# PROBLEM STATEMENT
Leave the pictures out while you restate every entry below word for word.

[Two-dimensional polygon data]
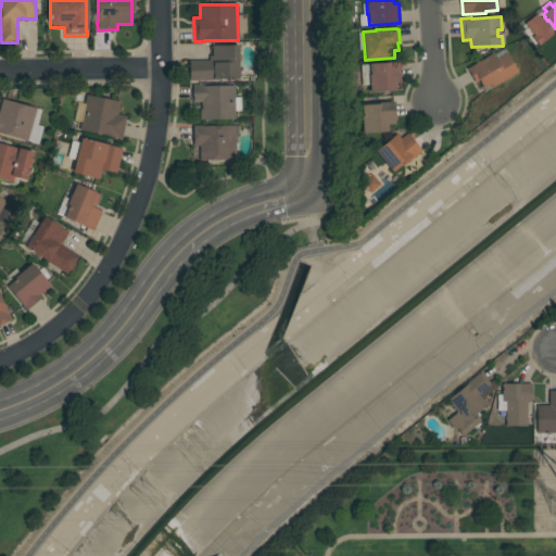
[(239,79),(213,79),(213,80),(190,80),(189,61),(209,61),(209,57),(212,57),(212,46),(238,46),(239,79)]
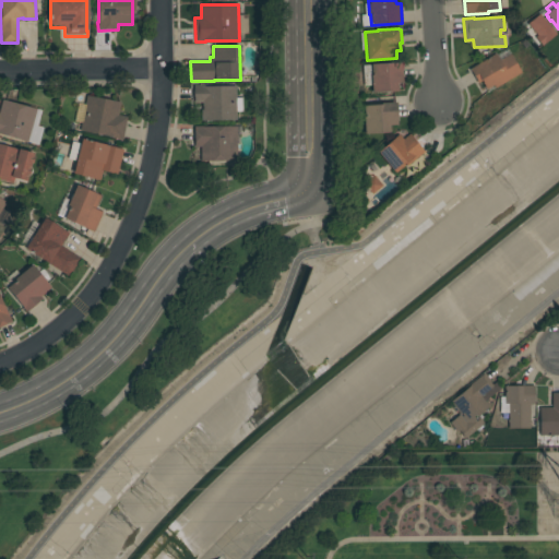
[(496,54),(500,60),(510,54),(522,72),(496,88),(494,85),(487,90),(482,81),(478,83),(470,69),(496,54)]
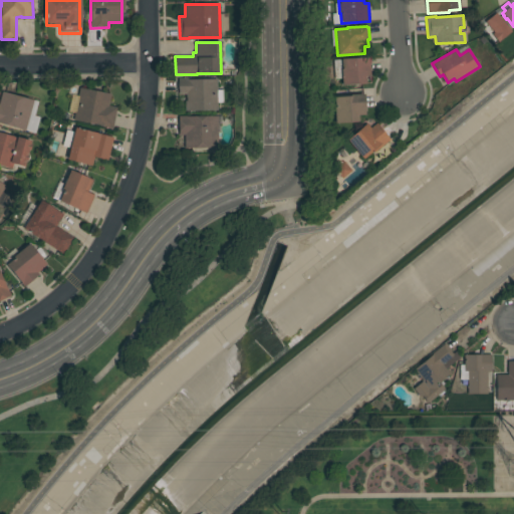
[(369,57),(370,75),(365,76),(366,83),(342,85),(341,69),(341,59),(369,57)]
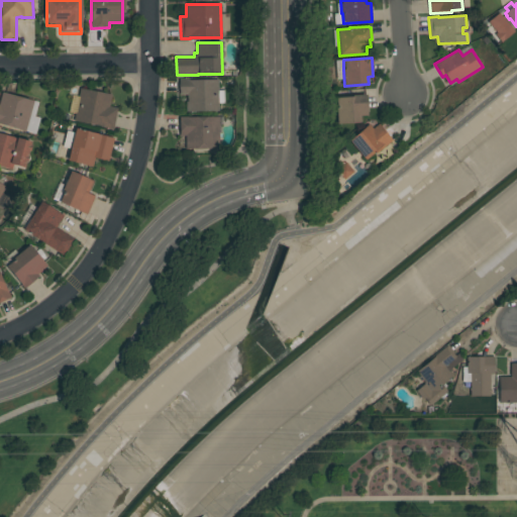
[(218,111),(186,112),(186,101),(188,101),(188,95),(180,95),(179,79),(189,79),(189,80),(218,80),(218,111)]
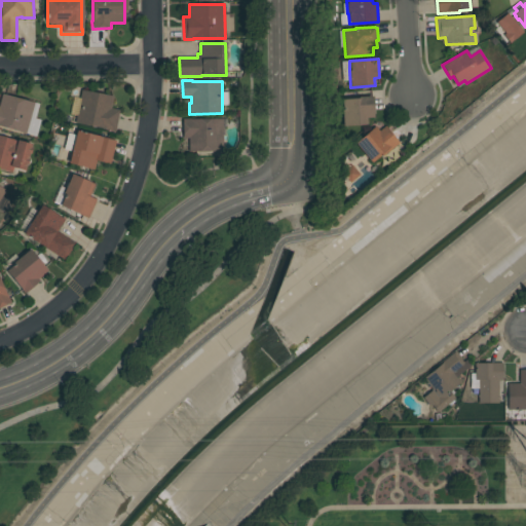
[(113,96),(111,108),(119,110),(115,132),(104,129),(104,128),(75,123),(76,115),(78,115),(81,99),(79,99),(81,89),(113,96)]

# EXPECTED OUTPUT
[(239,79),(213,79),(213,80),(190,80),(189,61),(209,61),(209,57),(212,57),(212,46),(238,46),(239,79)]
[(496,54),(500,60),(510,54),(522,72),(496,88),(494,85),(487,90),(482,81),(478,83),(470,69),(496,54)]
[(369,57),(370,75),(365,76),(366,83),(342,85),(341,69),(341,59),(369,57)]
[(218,111),(186,112),(186,101),(188,101),(188,95),(180,95),(179,79),(189,79),(189,80),(218,80),(218,111)]
[(113,96),(111,108),(119,110),(115,132),(104,129),(104,128),(75,123),(76,115),(78,115),(81,99),(79,99),(81,89),(113,96)]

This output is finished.